* _YOUR OBJECTIVE_
Repeat the whole listing exactly as written.

* _INFORMATION GIVEN_
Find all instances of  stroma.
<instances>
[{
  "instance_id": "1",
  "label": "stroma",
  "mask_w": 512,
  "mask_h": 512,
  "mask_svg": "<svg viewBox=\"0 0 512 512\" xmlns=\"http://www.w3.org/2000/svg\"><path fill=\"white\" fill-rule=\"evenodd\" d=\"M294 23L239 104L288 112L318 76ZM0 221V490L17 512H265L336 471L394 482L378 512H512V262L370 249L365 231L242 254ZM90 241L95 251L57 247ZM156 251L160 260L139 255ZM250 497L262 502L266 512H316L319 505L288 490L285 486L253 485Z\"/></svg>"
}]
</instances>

* _SOLUTION TO THIS PROBLEM_
Find all instances of  stroma.
<instances>
[{
  "instance_id": "1",
  "label": "stroma",
  "mask_w": 512,
  "mask_h": 512,
  "mask_svg": "<svg viewBox=\"0 0 512 512\" xmlns=\"http://www.w3.org/2000/svg\"><path fill=\"white\" fill-rule=\"evenodd\" d=\"M294 23L239 104L288 112L318 76ZM0 221V490L17 512H265L336 471L394 482L378 512H512V262L370 249L365 231L242 254ZM90 241L95 251L57 247ZM156 251L160 260L139 255ZM250 497L262 502L266 512H316L319 505L288 490L285 486L253 485Z\"/></svg>"
}]
</instances>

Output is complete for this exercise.